Work required:
A word-for-word copy is needed of the line containing "orange hexagon: (95, 169)" and every line after it through the end of the records below, leaving out all pictures.

(Records for the task begins)

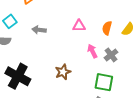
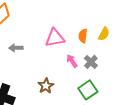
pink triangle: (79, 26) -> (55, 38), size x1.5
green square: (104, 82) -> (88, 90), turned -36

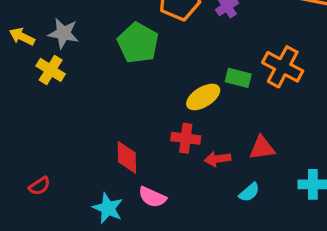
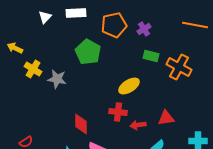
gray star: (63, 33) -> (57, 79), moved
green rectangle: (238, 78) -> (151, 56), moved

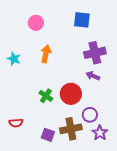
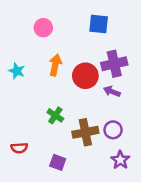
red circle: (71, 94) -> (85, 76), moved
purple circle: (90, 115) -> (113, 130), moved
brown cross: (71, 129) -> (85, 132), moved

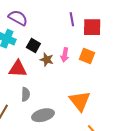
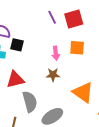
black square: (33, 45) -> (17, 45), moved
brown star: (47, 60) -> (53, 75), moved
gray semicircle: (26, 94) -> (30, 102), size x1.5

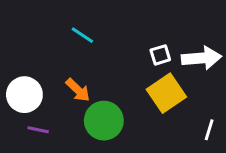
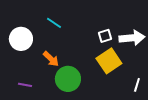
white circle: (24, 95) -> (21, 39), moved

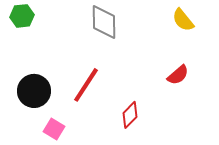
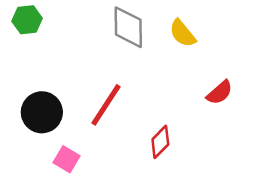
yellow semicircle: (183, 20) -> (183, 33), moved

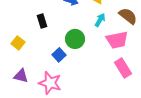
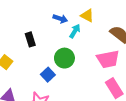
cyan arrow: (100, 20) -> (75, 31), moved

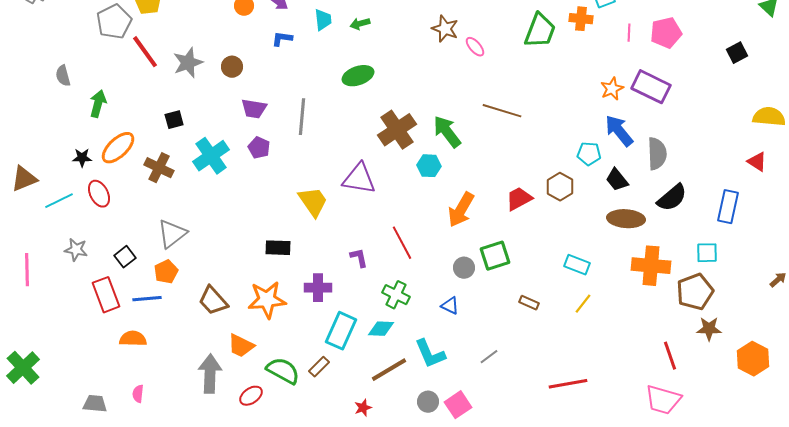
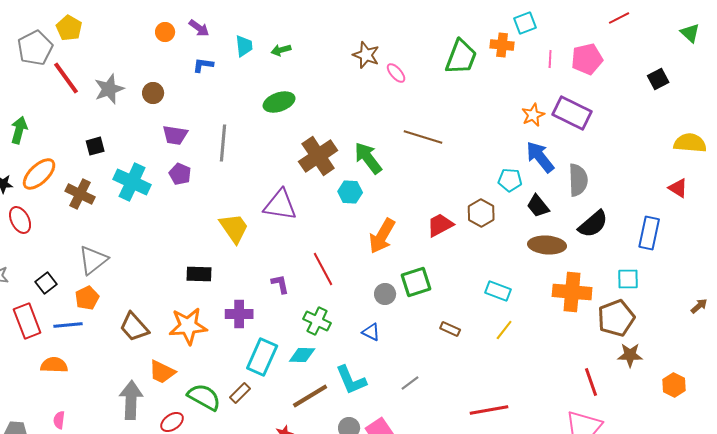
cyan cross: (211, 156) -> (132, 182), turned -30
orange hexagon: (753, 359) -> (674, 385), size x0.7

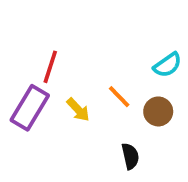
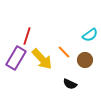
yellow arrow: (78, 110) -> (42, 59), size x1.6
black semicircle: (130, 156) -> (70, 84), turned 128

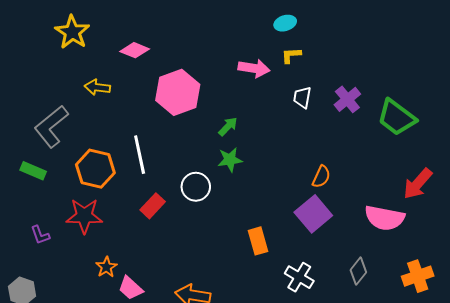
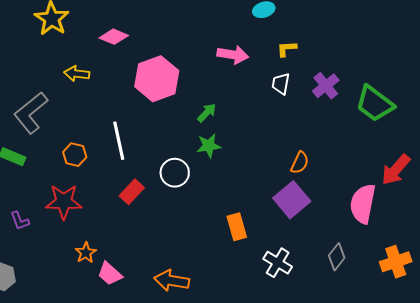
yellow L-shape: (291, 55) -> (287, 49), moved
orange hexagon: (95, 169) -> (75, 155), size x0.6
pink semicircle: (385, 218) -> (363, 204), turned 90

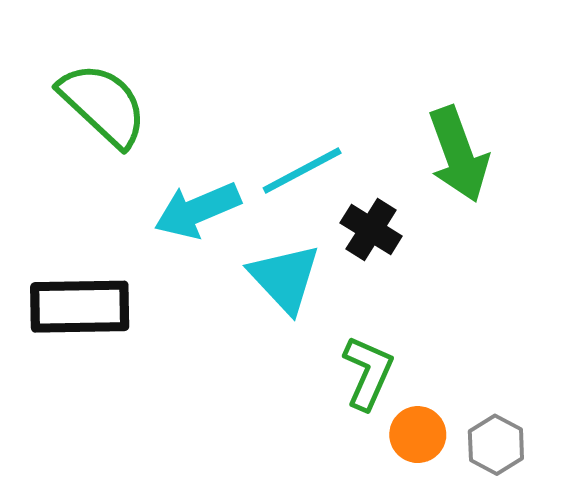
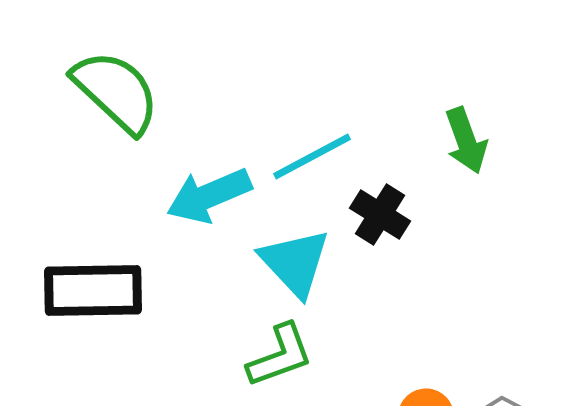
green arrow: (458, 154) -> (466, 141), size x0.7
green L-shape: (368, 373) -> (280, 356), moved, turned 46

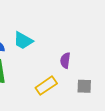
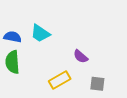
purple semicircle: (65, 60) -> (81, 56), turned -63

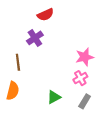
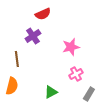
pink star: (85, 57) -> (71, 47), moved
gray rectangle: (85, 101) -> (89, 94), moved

(Records for the task ends)

Reply to the task:
orange hexagon: (95, 169) -> (75, 155), size x0.6
pink semicircle: (385, 218) -> (363, 204), turned 90

green arrow: (458, 154) -> (466, 141), size x0.7
green L-shape: (368, 373) -> (280, 356), moved, turned 46

purple semicircle: (65, 60) -> (81, 56), turned -63

pink star: (85, 57) -> (71, 47), moved
gray rectangle: (85, 101) -> (89, 94), moved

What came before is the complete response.